[DATA RECORDS]
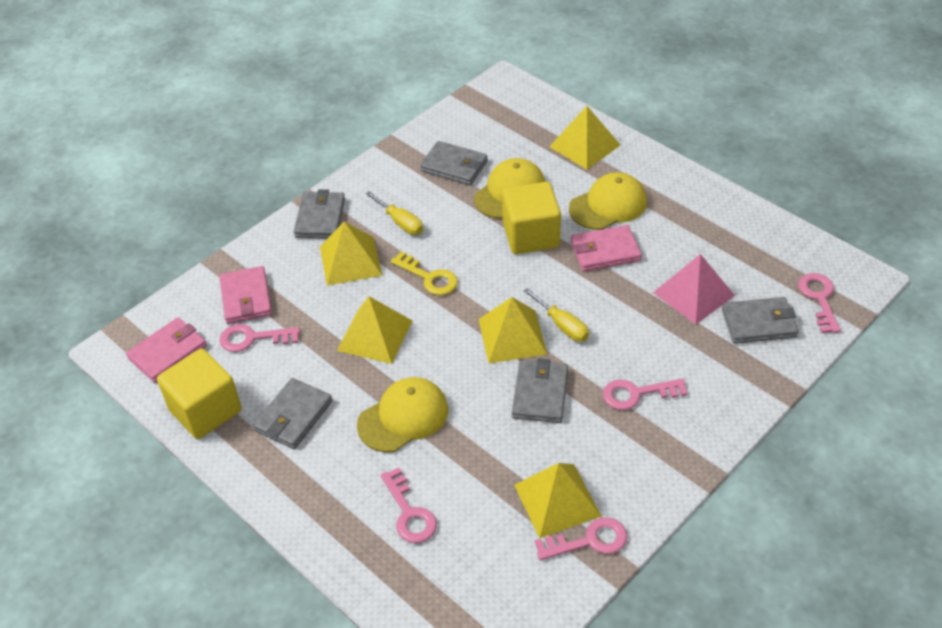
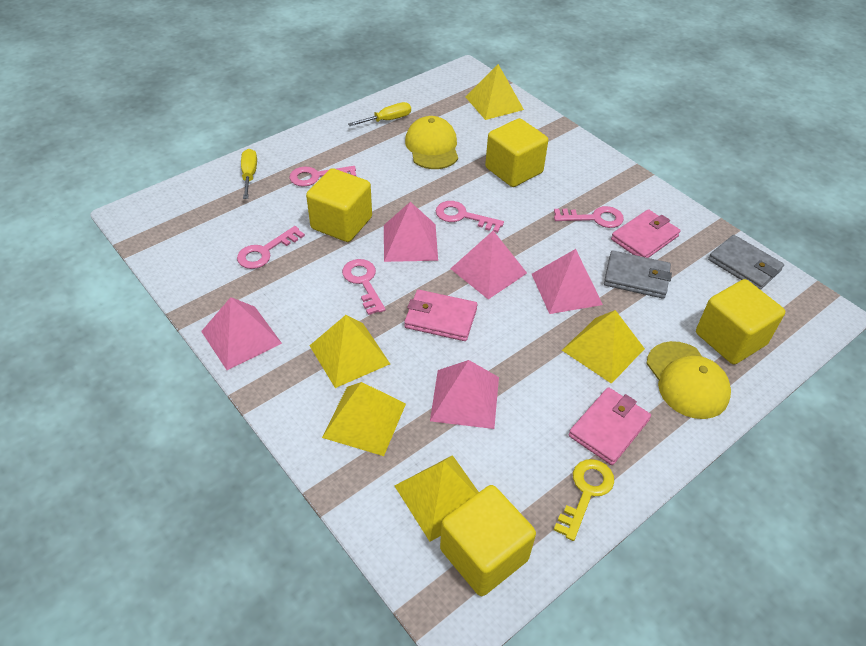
grey wallet: 5 -> 2
pink pyramid: 1 -> 5
yellow cap: 3 -> 2
yellow cube: 2 -> 4

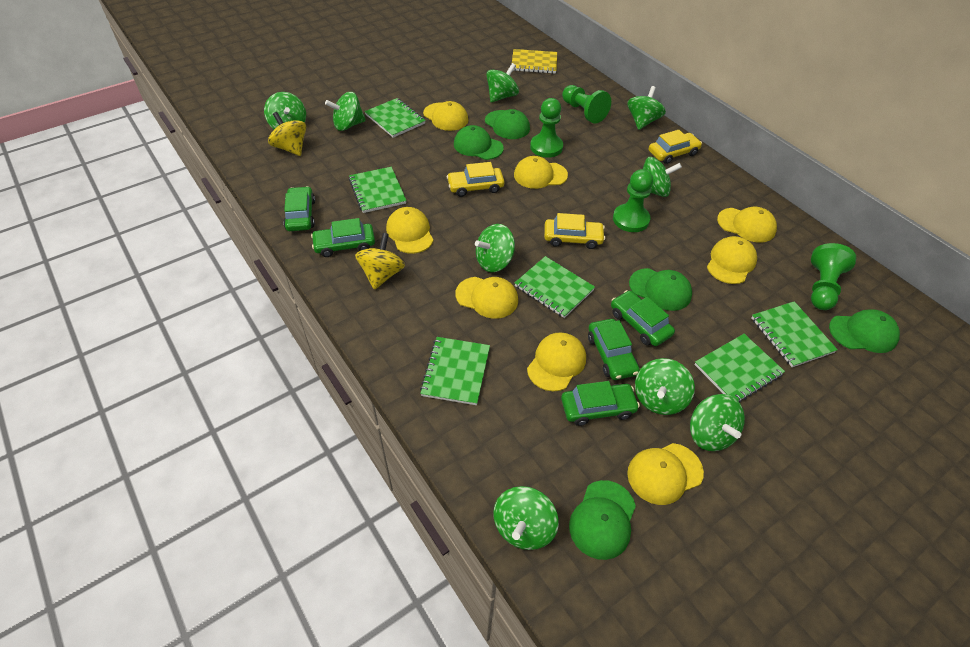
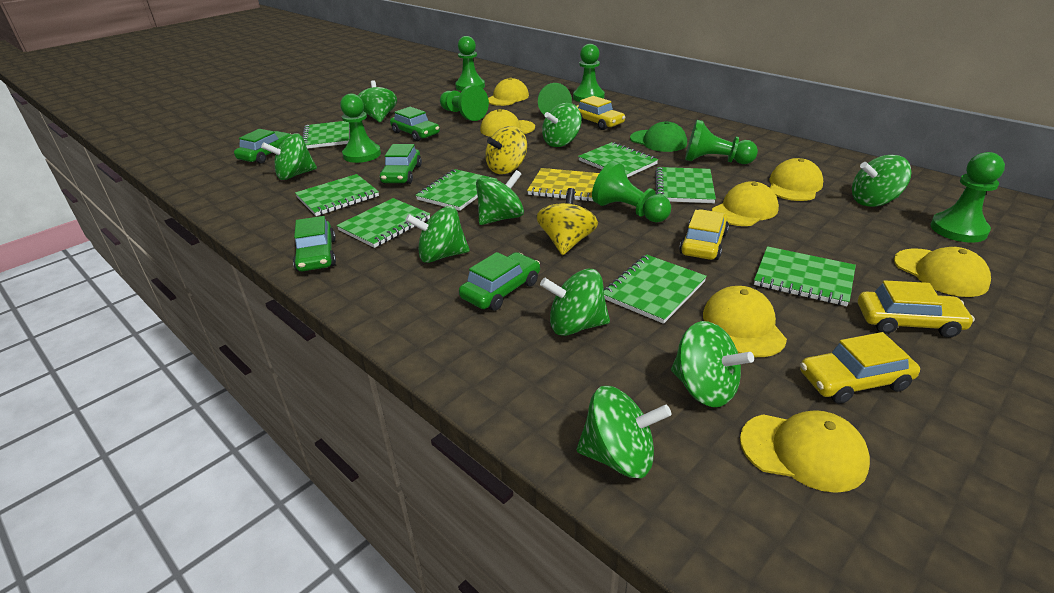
green cap: 5 -> 1
green notebook: 6 -> 8
green pawn: 4 -> 8
yellow cap: 8 -> 7
yellow car: 3 -> 4

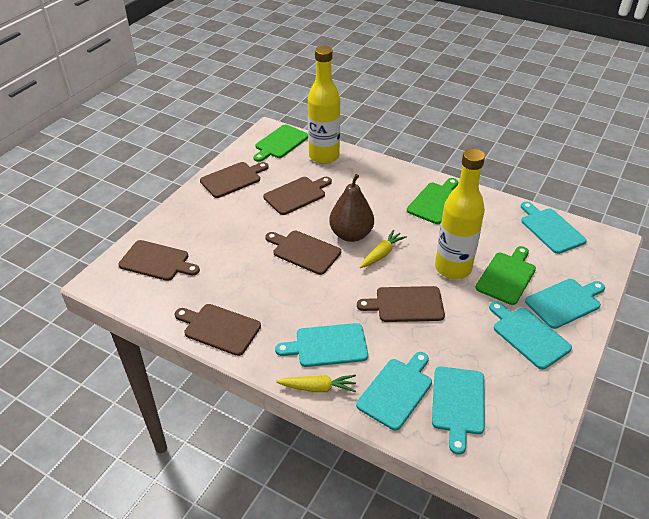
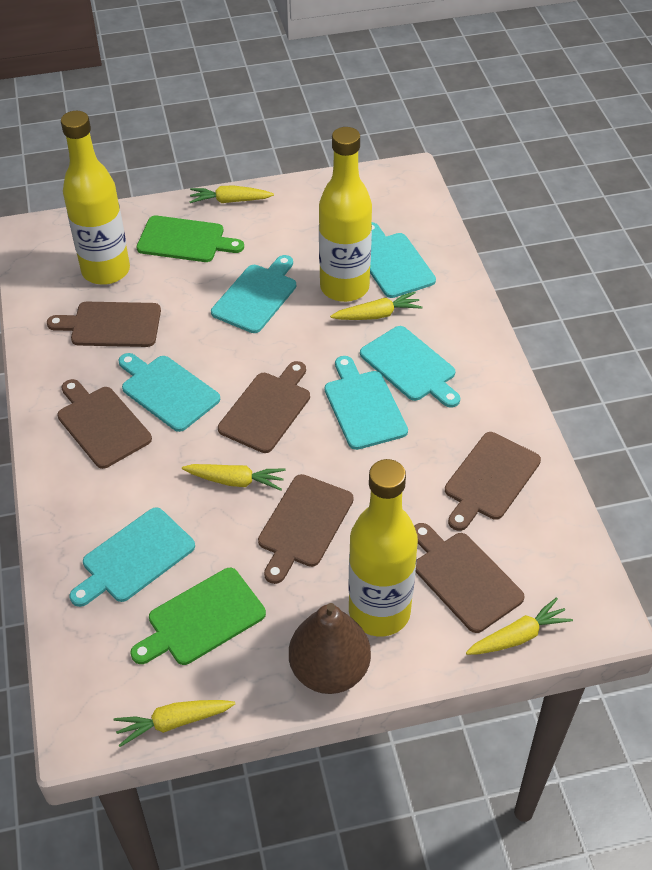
green cutting board: 3 -> 2
yellow bottle: 2 -> 3
yellow carrot: 2 -> 5

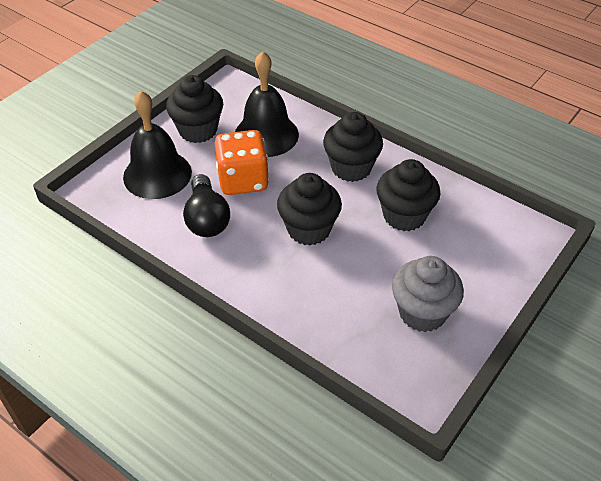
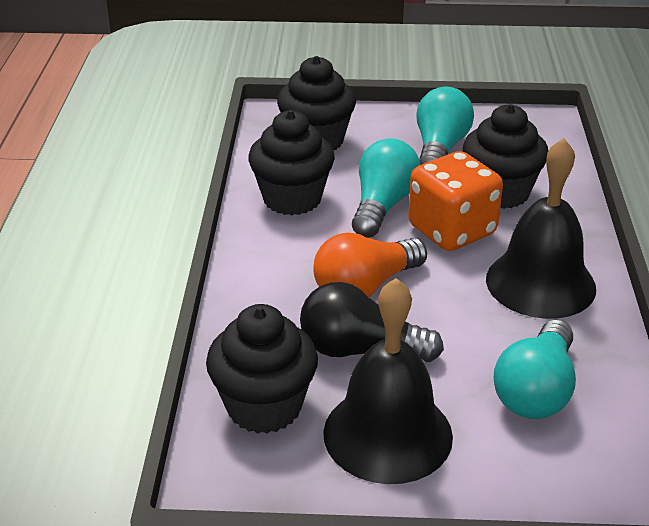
grey cupcake: 1 -> 0
orange light bulb: 0 -> 1
turquoise light bulb: 0 -> 3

[WHAT YOU HAVE TO DO] The records above are to be transcribed exactly, with every picture left out.

[COMPLETED TASK]
grey wallet: 5 -> 2
pink pyramid: 1 -> 5
yellow cap: 3 -> 2
yellow cube: 2 -> 4

green cap: 5 -> 1
green notebook: 6 -> 8
green pawn: 4 -> 8
yellow cap: 8 -> 7
yellow car: 3 -> 4

green cutting board: 3 -> 2
yellow bottle: 2 -> 3
yellow carrot: 2 -> 5

grey cupcake: 1 -> 0
orange light bulb: 0 -> 1
turquoise light bulb: 0 -> 3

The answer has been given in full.